§ GOAL OF THE EXERCISE: When you reproduce the entries below, keep each one exact and drop any pictures.
START DATA PROVIDED
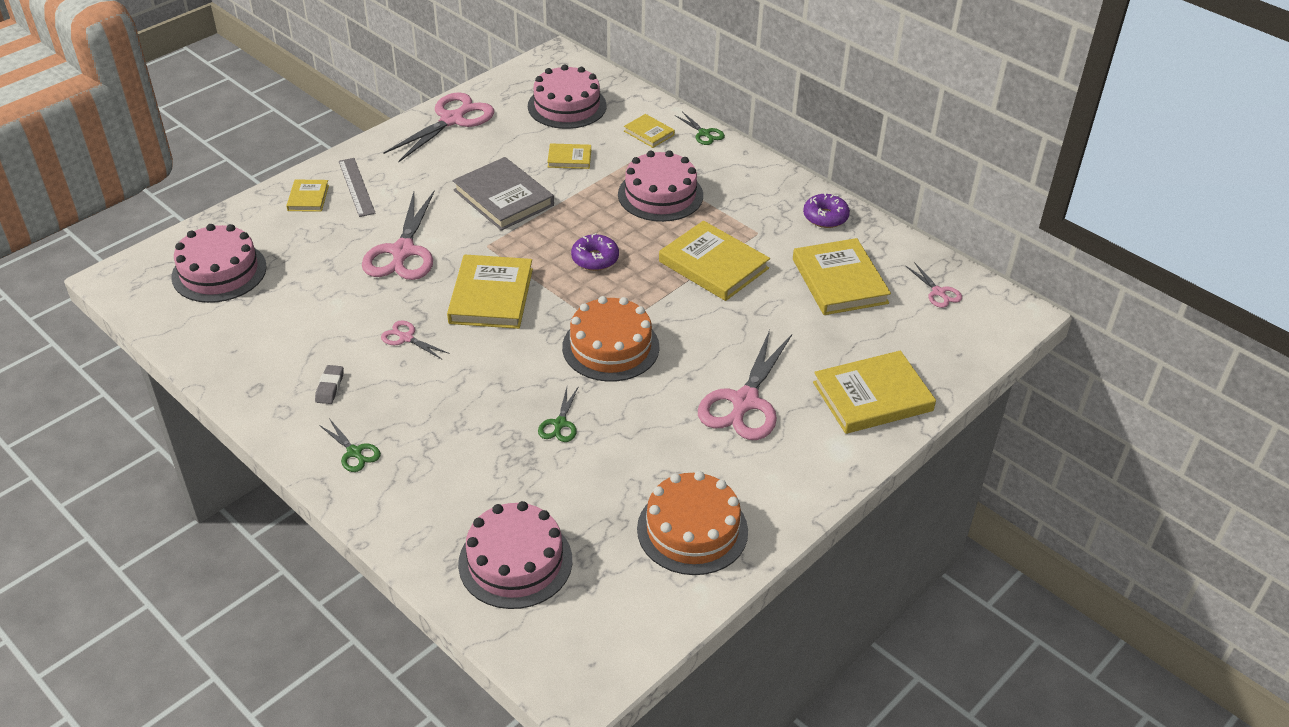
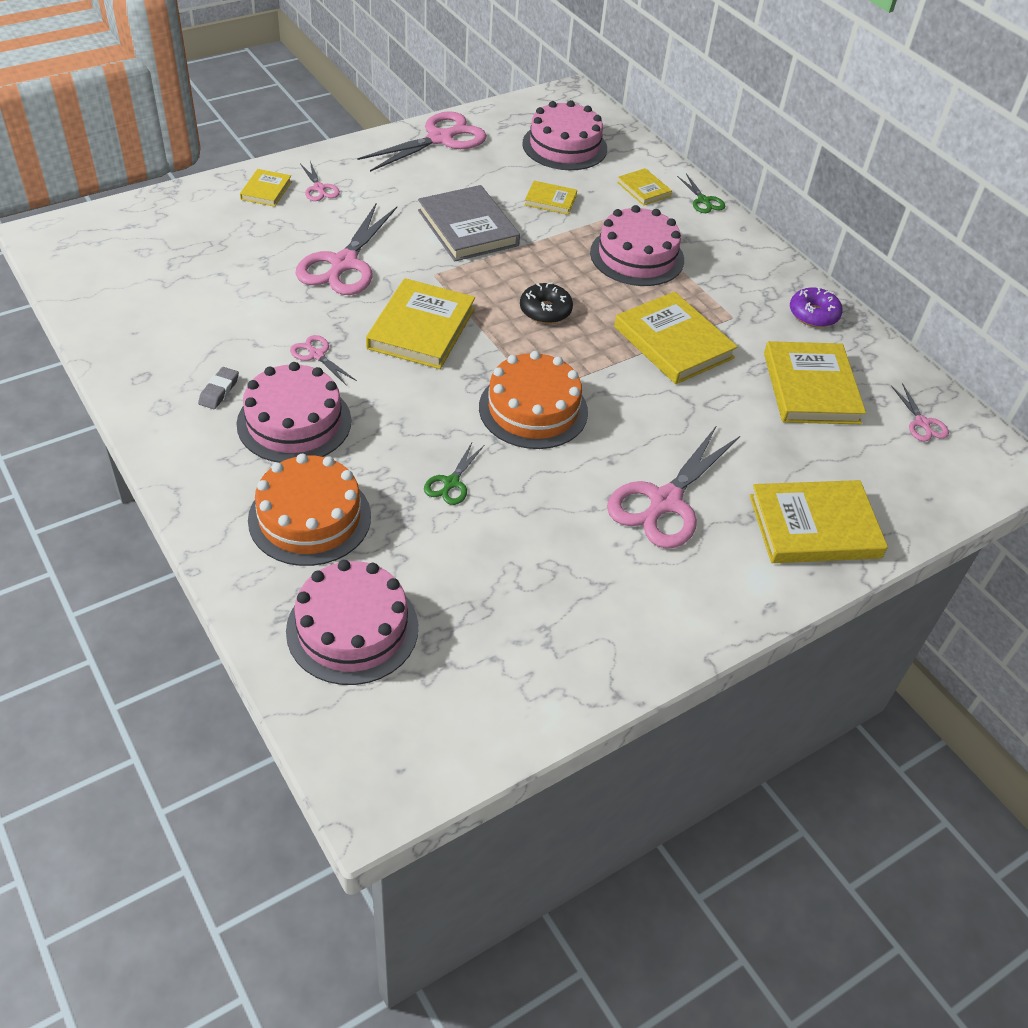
camera: 10 degrees right, 5 degrees up
(219, 272) = (149, 248): pink cake -> pink cake (294, 422)
(354, 452) = (220, 467): green scissors -> none
(356, 187) = (319, 188): grey ruler -> pink scissors
(595, 259) = (545, 310): purple donut -> black donut
(692, 530) = (562, 637): orange cake -> orange cake (310, 518)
END DATA PROVIDED
§ RESULT:
camera: 10 degrees right, 5 degrees up
(219, 272) = (149, 248): pink cake -> pink cake (294, 422)
(354, 452) = (220, 467): green scissors -> none
(356, 187) = (319, 188): grey ruler -> pink scissors
(595, 259) = (545, 310): purple donut -> black donut
(692, 530) = (562, 637): orange cake -> orange cake (310, 518)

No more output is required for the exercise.